■ **Prompt**
Retype the data below verbatim; pictures do not belong in the copy.

■ **Stored data**
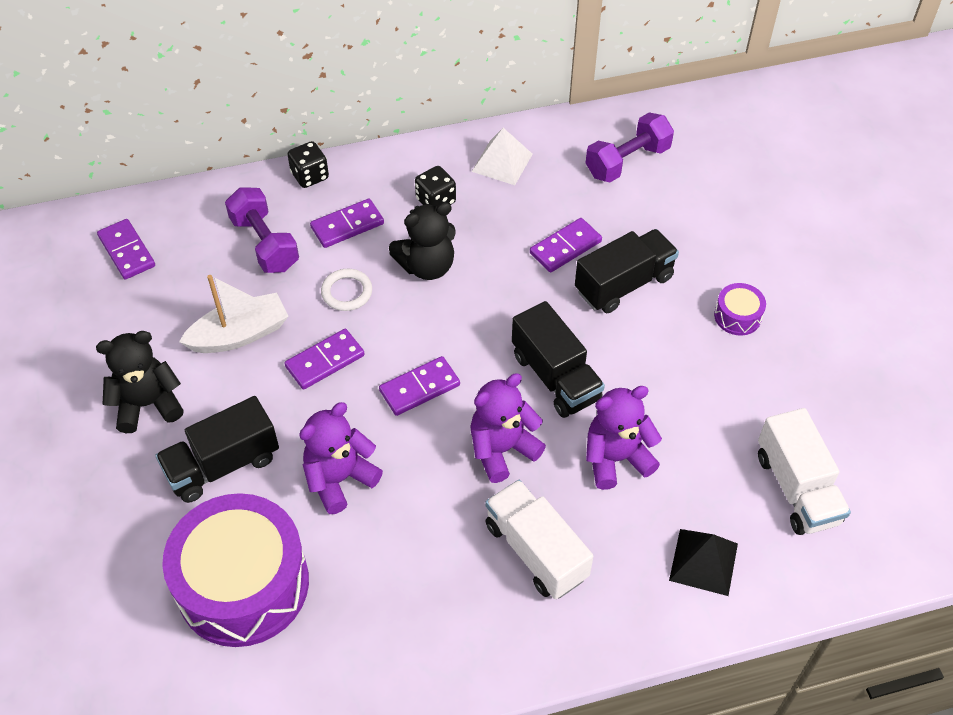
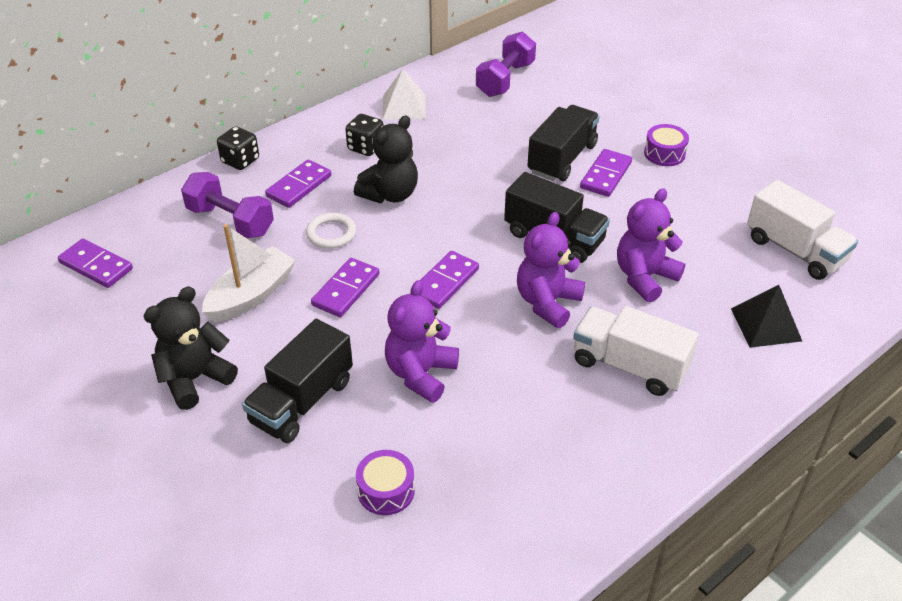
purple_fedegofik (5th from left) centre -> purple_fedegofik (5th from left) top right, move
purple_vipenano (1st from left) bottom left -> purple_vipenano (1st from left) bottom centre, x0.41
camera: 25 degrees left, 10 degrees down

■ **Response to the task**
purple_fedegofik (5th from left) centre -> purple_fedegofik (5th from left) top right, move
purple_vipenano (1st from left) bottom left -> purple_vipenano (1st from left) bottom centre, x0.41
camera: 25 degrees left, 10 degrees down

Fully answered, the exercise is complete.